*What needs to be done*.
The records below are to be set down again exactly, with the pictures left out.

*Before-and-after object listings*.
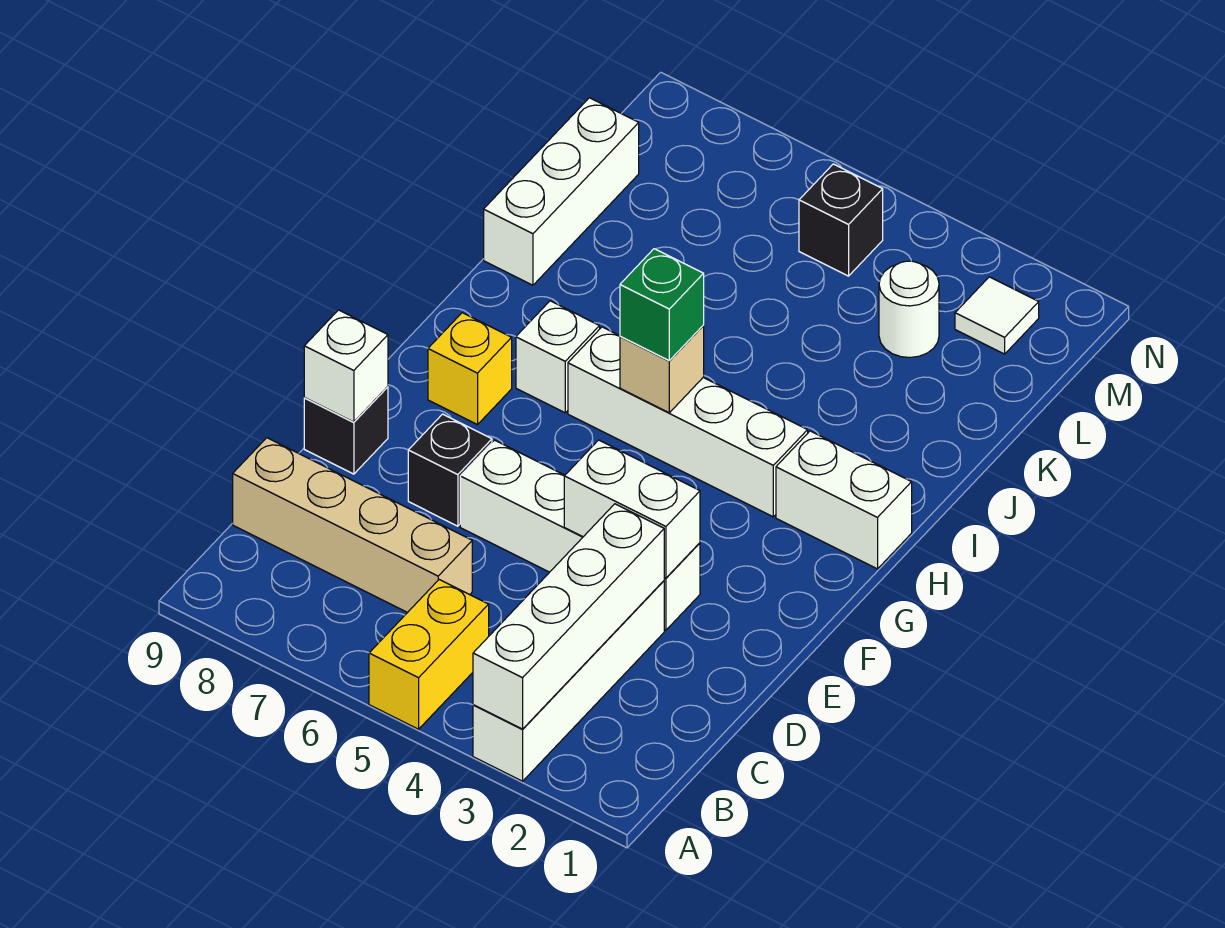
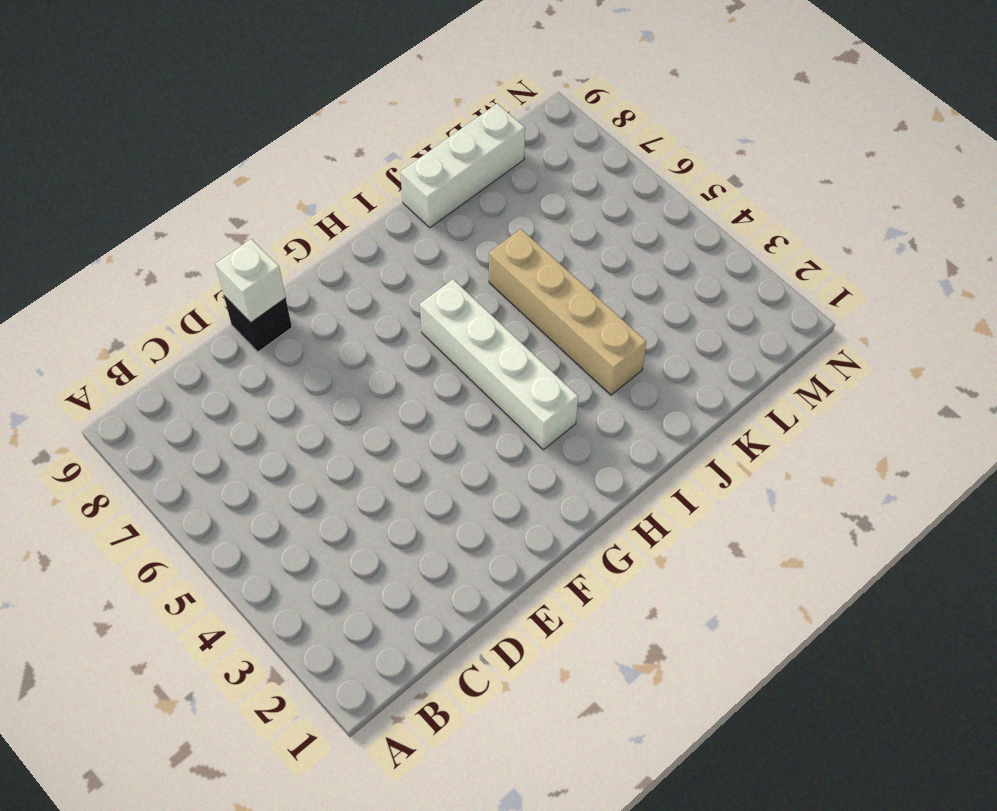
tan brick J3:J6 level 1 -> tan brick C6:C9 level 1
none -> white brick A3:D3 level 1
none -> yellow brick A5:B5 level 1
none -> white brick E3:E6 level 1

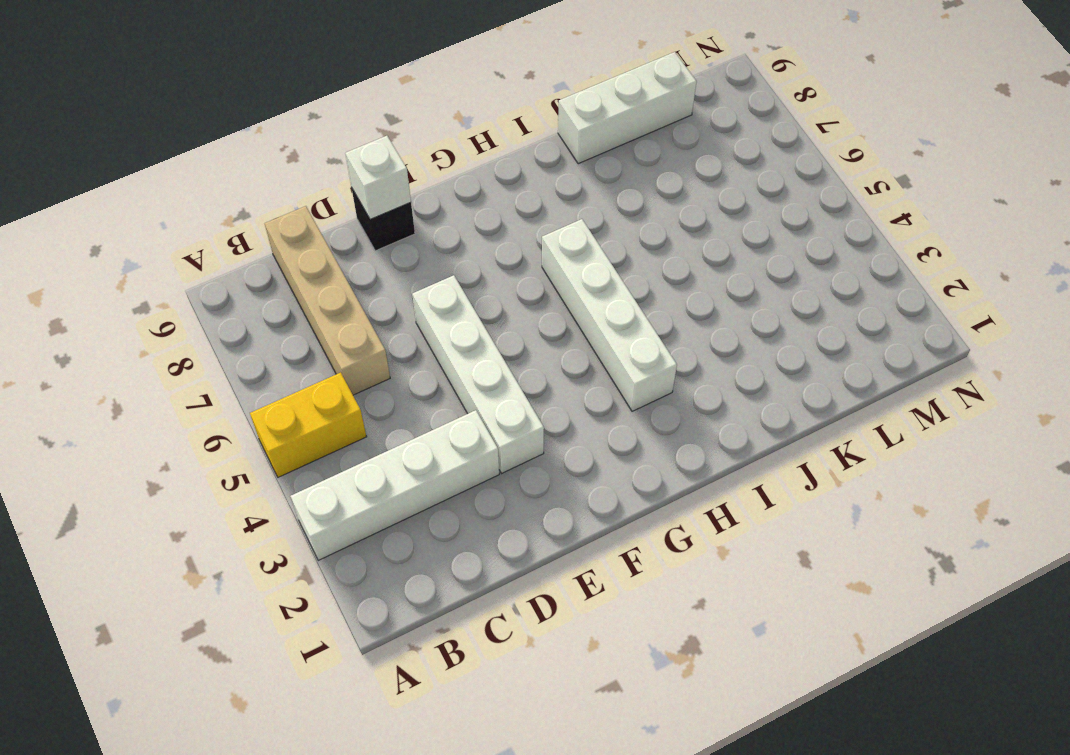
none -> black brick E7 level 1
none -> yellow brick G8 level 1
none -> white brick H1:H2 level 1

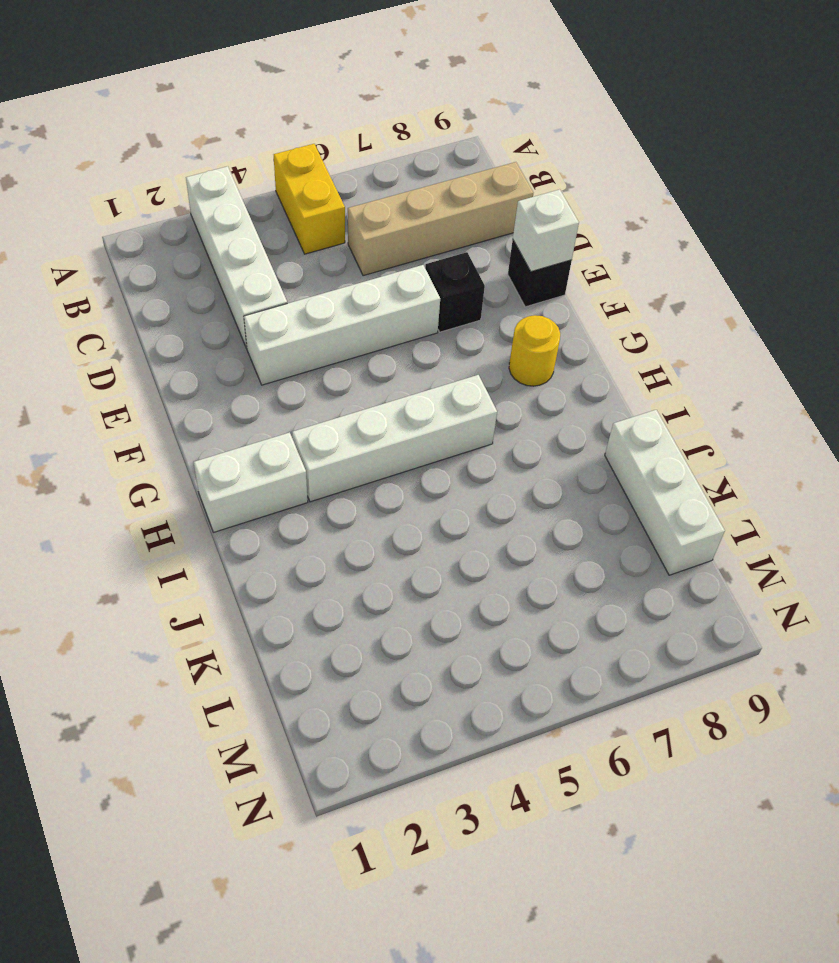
yellow round brick G8 level 1 -> yellow brick G8 level 1
none -> white brick H7 level 1
none -> white round brick L3 level 1
none -> white tile M2 level 1

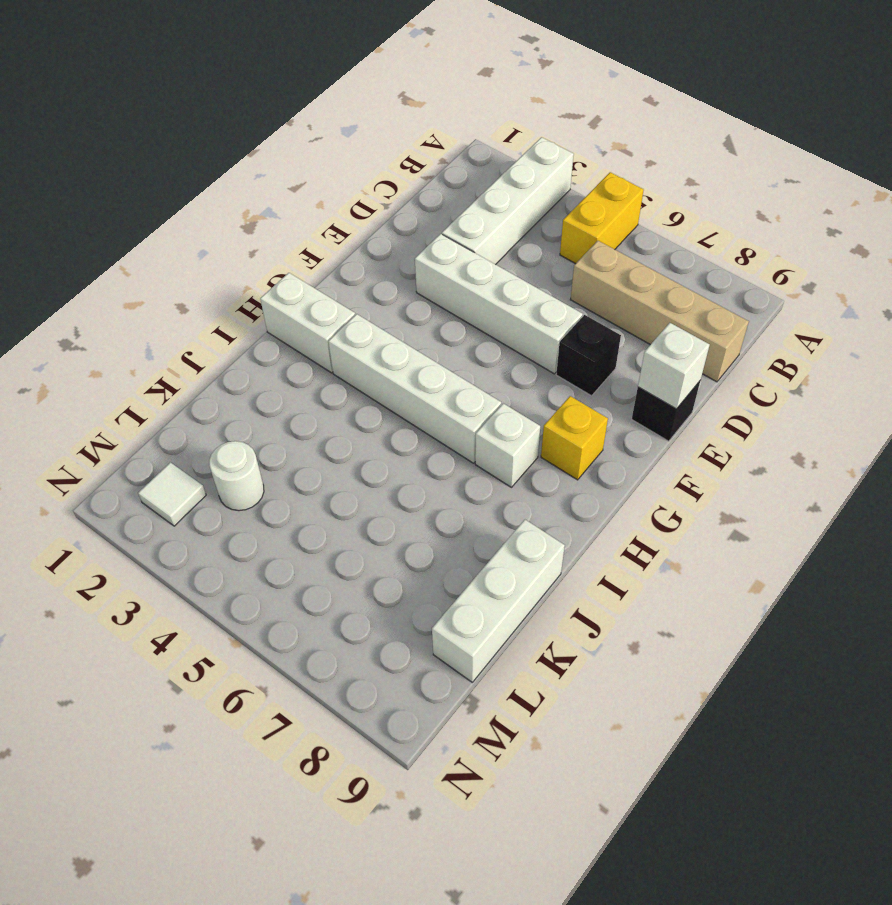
none -> black brick M5 level 1
none -> white brick A3:D3 level 2
none -> white brick E3:E4 level 2

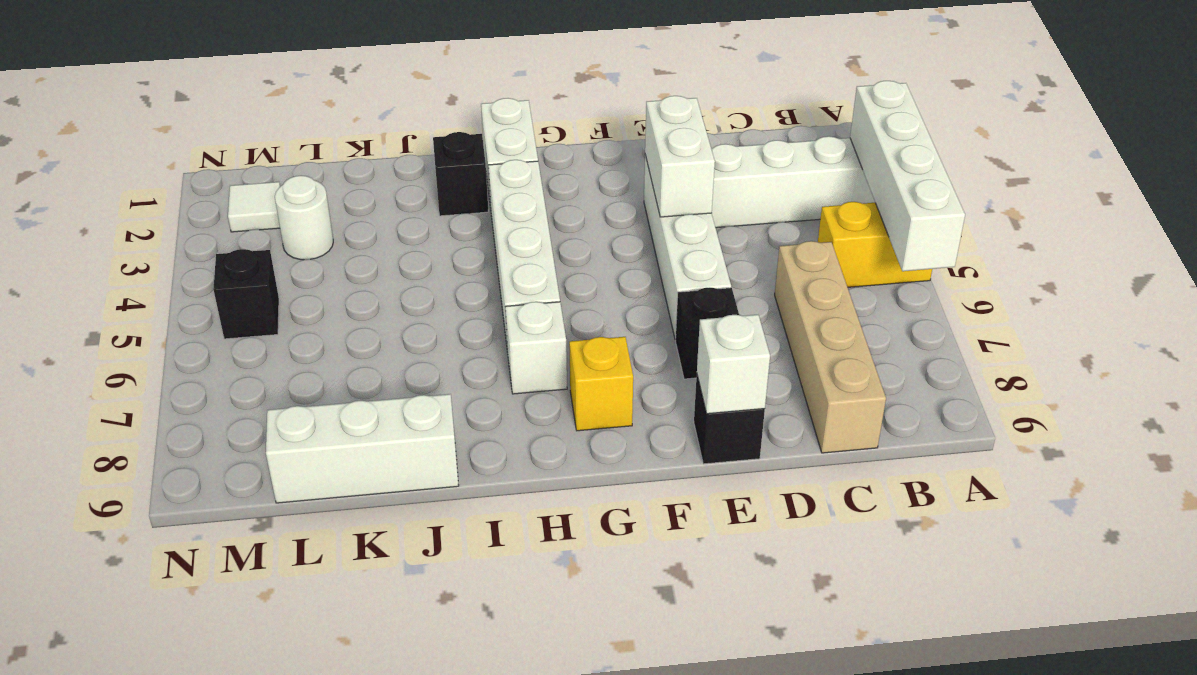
white brick A3:A6 level 2 -> white brick A3:D3 level 2
black brick I2 level 1 -> none
none -> tan brick H5 level 2
none -> green brick H5 level 3

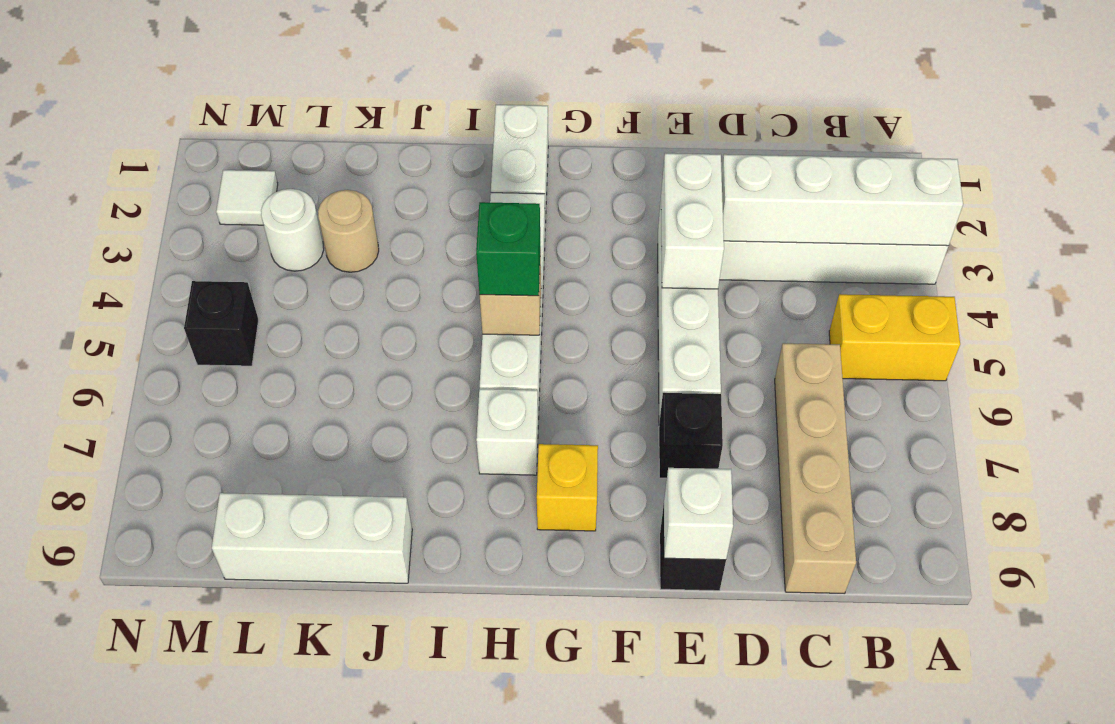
tan round brick K3 level 1 -> none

*Answer area*.
tan brick J3:J6 level 1 -> tan brick C6:C9 level 1
none -> white brick A3:D3 level 1
none -> yellow brick A5:B5 level 1
none -> white brick E3:E6 level 1

none -> black brick E7 level 1
none -> yellow brick G8 level 1
none -> white brick H1:H2 level 1

yellow round brick G8 level 1 -> yellow brick G8 level 1
none -> white brick H7 level 1
none -> white round brick L3 level 1
none -> white tile M2 level 1

none -> black brick M5 level 1
none -> white brick A3:D3 level 2
none -> white brick E3:E4 level 2

white brick A3:A6 level 2 -> white brick A3:D3 level 2
black brick I2 level 1 -> none
none -> tan brick H5 level 2
none -> green brick H5 level 3

tan round brick K3 level 1 -> none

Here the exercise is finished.